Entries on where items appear
━━━━━━━━━━━━━━━━

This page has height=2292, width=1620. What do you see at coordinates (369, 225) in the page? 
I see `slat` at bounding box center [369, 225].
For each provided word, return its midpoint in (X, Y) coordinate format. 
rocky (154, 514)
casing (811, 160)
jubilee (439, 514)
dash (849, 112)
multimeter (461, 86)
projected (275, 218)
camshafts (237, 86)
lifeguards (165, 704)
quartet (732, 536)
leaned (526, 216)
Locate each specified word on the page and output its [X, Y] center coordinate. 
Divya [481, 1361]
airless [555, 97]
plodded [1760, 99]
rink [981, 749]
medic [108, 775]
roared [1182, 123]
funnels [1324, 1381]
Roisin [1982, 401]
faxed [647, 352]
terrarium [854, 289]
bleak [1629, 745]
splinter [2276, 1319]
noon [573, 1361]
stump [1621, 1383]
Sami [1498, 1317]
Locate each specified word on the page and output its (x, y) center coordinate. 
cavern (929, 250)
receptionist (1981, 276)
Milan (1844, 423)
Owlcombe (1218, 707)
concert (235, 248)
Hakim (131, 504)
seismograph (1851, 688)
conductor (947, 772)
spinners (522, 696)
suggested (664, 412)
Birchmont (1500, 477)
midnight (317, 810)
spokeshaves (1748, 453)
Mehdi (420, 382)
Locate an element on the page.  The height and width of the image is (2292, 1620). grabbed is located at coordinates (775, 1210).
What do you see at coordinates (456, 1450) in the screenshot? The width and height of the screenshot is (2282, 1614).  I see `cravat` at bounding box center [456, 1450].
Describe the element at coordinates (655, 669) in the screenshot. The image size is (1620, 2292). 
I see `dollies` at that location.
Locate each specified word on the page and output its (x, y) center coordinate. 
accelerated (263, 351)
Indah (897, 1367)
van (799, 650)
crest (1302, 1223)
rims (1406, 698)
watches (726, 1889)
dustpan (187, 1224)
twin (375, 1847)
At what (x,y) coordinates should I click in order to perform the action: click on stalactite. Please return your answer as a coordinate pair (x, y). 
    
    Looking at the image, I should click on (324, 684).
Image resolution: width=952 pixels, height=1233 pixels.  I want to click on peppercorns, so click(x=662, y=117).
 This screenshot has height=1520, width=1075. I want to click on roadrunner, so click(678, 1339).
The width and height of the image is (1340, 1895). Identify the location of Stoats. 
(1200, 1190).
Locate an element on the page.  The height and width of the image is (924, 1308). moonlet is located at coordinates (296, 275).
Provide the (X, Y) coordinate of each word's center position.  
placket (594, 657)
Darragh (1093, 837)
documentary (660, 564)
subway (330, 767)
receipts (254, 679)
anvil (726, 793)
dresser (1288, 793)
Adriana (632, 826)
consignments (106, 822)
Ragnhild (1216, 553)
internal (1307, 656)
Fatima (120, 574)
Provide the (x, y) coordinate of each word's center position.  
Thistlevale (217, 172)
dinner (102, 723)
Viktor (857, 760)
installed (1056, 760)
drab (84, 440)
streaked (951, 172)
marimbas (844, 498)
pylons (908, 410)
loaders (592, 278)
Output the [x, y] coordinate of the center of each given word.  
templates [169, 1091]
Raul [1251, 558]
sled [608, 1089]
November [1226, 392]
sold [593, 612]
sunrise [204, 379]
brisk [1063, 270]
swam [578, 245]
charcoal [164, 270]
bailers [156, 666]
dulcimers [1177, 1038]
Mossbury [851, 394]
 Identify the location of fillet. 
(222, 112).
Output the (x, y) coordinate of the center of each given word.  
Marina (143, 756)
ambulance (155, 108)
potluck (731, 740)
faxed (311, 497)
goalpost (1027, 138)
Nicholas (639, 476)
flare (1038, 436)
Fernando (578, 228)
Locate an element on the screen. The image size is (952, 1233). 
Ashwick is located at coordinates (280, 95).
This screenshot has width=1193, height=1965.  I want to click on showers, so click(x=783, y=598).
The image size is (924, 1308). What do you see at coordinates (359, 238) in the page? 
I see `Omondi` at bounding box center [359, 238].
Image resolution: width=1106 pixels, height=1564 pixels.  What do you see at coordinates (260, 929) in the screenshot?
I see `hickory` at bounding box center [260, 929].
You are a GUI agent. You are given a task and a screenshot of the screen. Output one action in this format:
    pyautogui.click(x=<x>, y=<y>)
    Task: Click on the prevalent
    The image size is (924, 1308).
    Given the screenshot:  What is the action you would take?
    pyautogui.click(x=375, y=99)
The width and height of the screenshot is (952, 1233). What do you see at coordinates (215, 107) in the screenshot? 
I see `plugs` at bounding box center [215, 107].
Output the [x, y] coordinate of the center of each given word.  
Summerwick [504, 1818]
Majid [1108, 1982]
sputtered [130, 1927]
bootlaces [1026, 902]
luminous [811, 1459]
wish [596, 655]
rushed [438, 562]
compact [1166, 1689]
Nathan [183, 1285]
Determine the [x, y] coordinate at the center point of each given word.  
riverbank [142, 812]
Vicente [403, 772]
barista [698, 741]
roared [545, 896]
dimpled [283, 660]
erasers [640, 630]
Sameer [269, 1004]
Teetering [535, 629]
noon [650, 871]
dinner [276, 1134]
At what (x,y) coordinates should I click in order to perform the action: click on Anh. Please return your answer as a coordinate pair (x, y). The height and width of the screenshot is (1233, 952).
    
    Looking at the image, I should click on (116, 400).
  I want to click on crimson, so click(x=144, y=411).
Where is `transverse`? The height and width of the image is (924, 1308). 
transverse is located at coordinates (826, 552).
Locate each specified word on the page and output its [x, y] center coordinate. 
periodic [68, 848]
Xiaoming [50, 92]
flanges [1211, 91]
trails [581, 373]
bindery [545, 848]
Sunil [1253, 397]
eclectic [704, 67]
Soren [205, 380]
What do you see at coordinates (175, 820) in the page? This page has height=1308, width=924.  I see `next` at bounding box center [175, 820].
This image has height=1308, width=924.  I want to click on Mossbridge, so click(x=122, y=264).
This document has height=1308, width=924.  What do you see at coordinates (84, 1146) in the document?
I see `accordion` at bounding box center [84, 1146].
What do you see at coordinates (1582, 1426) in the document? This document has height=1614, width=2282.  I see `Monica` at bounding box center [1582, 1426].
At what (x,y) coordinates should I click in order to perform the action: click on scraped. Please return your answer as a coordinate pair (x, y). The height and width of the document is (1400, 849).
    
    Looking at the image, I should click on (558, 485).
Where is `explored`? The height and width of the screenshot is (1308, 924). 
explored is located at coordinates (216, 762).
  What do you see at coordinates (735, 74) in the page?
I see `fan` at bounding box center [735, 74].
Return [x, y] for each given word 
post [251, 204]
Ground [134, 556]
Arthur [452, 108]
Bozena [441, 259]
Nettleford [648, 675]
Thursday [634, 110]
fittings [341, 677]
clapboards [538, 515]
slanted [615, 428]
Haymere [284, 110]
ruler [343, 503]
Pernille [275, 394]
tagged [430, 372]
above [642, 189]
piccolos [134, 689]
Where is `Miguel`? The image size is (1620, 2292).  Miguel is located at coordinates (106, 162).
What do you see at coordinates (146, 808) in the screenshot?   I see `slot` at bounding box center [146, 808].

━━━━━━━━━━━━━━━━

▶ [Description of the task]:
Copy every one of the records above word for word.

▶ [Result of the exercise]:
This page has height=2292, width=1620. What do you see at coordinates (369, 225) in the page? 
I see `slat` at bounding box center [369, 225].
For each provided word, return its midpoint in (X, Y) coordinate format. 
rocky (154, 514)
casing (811, 160)
jubilee (439, 514)
dash (849, 112)
multimeter (461, 86)
projected (275, 218)
camshafts (237, 86)
lifeguards (165, 704)
quartet (732, 536)
leaned (526, 216)
Locate each specified word on the page and output its [X, Y] center coordinate. 
Divya [481, 1361]
airless [555, 97]
plodded [1760, 99]
rink [981, 749]
medic [108, 775]
roared [1182, 123]
funnels [1324, 1381]
Roisin [1982, 401]
faxed [647, 352]
terrarium [854, 289]
bleak [1629, 745]
splinter [2276, 1319]
noon [573, 1361]
stump [1621, 1383]
Sami [1498, 1317]
Locate each specified word on the page and output its (x, y) center coordinate. 
cavern (929, 250)
receptionist (1981, 276)
Milan (1844, 423)
Owlcombe (1218, 707)
concert (235, 248)
Hakim (131, 504)
seismograph (1851, 688)
conductor (947, 772)
spinners (522, 696)
suggested (664, 412)
Birchmont (1500, 477)
midnight (317, 810)
spokeshaves (1748, 453)
Mehdi (420, 382)
Locate an element on the page.  The height and width of the image is (2292, 1620). grabbed is located at coordinates (775, 1210).
What do you see at coordinates (456, 1450) in the screenshot? The width and height of the screenshot is (2282, 1614).  I see `cravat` at bounding box center [456, 1450].
Describe the element at coordinates (655, 669) in the screenshot. The image size is (1620, 2292). 
I see `dollies` at that location.
Locate each specified word on the page and output its (x, y) center coordinate. 
accelerated (263, 351)
Indah (897, 1367)
van (799, 650)
crest (1302, 1223)
rims (1406, 698)
watches (726, 1889)
dustpan (187, 1224)
twin (375, 1847)
At what (x,y) coordinates should I click in order to perform the action: click on stalactite. Please return your answer as a coordinate pair (x, y). 
    
    Looking at the image, I should click on (324, 684).
Image resolution: width=952 pixels, height=1233 pixels.  I want to click on peppercorns, so click(x=662, y=117).
 This screenshot has height=1520, width=1075. I want to click on roadrunner, so click(678, 1339).
The width and height of the image is (1340, 1895). Identify the location of Stoats. 
(1200, 1190).
Locate an element on the page.  The height and width of the image is (924, 1308). moonlet is located at coordinates (296, 275).
Provide the (X, Y) coordinate of each word's center position.  
placket (594, 657)
Darragh (1093, 837)
documentary (660, 564)
subway (330, 767)
receipts (254, 679)
anvil (726, 793)
dresser (1288, 793)
Adriana (632, 826)
consignments (106, 822)
Ragnhild (1216, 553)
internal (1307, 656)
Fatima (120, 574)
Provide the (x, y) coordinate of each word's center position.  
Thistlevale (217, 172)
dinner (102, 723)
Viktor (857, 760)
installed (1056, 760)
drab (84, 440)
streaked (951, 172)
marimbas (844, 498)
pylons (908, 410)
loaders (592, 278)
Output the [x, y] coordinate of the center of each given word.  
templates [169, 1091]
Raul [1251, 558]
sled [608, 1089]
November [1226, 392]
sold [593, 612]
sunrise [204, 379]
brisk [1063, 270]
swam [578, 245]
charcoal [164, 270]
bailers [156, 666]
dulcimers [1177, 1038]
Mossbury [851, 394]
 Identify the location of fillet. 
(222, 112).
Output the (x, y) coordinate of the center of each given word.  
Marina (143, 756)
ambulance (155, 108)
potluck (731, 740)
faxed (311, 497)
goalpost (1027, 138)
Nicholas (639, 476)
flare (1038, 436)
Fernando (578, 228)
Locate an element on the screen. The image size is (952, 1233). 
Ashwick is located at coordinates (280, 95).
This screenshot has width=1193, height=1965.  I want to click on showers, so click(x=783, y=598).
The image size is (924, 1308). What do you see at coordinates (359, 238) in the page? 
I see `Omondi` at bounding box center [359, 238].
Image resolution: width=1106 pixels, height=1564 pixels.  What do you see at coordinates (260, 929) in the screenshot?
I see `hickory` at bounding box center [260, 929].
You are a GUI agent. You are given a task and a screenshot of the screen. Output one action in this format:
    pyautogui.click(x=<x>, y=<y>)
    Task: Click on the prevalent
    The image size is (924, 1308).
    Given the screenshot:  What is the action you would take?
    pyautogui.click(x=375, y=99)
The width and height of the screenshot is (952, 1233). What do you see at coordinates (215, 107) in the screenshot? 
I see `plugs` at bounding box center [215, 107].
Output the [x, y] coordinate of the center of each given word.  
Summerwick [504, 1818]
Majid [1108, 1982]
sputtered [130, 1927]
bootlaces [1026, 902]
luminous [811, 1459]
wish [596, 655]
rushed [438, 562]
compact [1166, 1689]
Nathan [183, 1285]
Determine the [x, y] coordinate at the center point of each given word.  
riverbank [142, 812]
Vicente [403, 772]
barista [698, 741]
roared [545, 896]
dimpled [283, 660]
erasers [640, 630]
Sameer [269, 1004]
Teetering [535, 629]
noon [650, 871]
dinner [276, 1134]
At what (x,y) coordinates should I click in order to perform the action: click on Anh. Please return your answer as a coordinate pair (x, y). The height and width of the screenshot is (1233, 952).
    
    Looking at the image, I should click on (116, 400).
  I want to click on crimson, so click(x=144, y=411).
Where is `transverse`? The height and width of the image is (924, 1308). 
transverse is located at coordinates (826, 552).
Locate each specified word on the page and output its [x, y] center coordinate. 
periodic [68, 848]
Xiaoming [50, 92]
flanges [1211, 91]
trails [581, 373]
bindery [545, 848]
Sunil [1253, 397]
eclectic [704, 67]
Soren [205, 380]
What do you see at coordinates (175, 820) in the page? This page has height=1308, width=924.  I see `next` at bounding box center [175, 820].
This image has height=1308, width=924.  I want to click on Mossbridge, so click(x=122, y=264).
This document has height=1308, width=924.  What do you see at coordinates (84, 1146) in the document?
I see `accordion` at bounding box center [84, 1146].
What do you see at coordinates (1582, 1426) in the document? This document has height=1614, width=2282.  I see `Monica` at bounding box center [1582, 1426].
At what (x,y) coordinates should I click in order to perform the action: click on scraped. Please return your answer as a coordinate pair (x, y). The height and width of the document is (1400, 849).
    
    Looking at the image, I should click on (558, 485).
Where is `explored`? The height and width of the screenshot is (1308, 924). 
explored is located at coordinates (216, 762).
  What do you see at coordinates (735, 74) in the page?
I see `fan` at bounding box center [735, 74].
Return [x, y] for each given word 
post [251, 204]
Ground [134, 556]
Arthur [452, 108]
Bozena [441, 259]
Nettleford [648, 675]
Thursday [634, 110]
fittings [341, 677]
clapboards [538, 515]
slanted [615, 428]
Haymere [284, 110]
ruler [343, 503]
Pernille [275, 394]
tagged [430, 372]
above [642, 189]
piccolos [134, 689]
Where is `Miguel`? The image size is (1620, 2292).  Miguel is located at coordinates (106, 162).
What do you see at coordinates (146, 808) in the screenshot?   I see `slot` at bounding box center [146, 808].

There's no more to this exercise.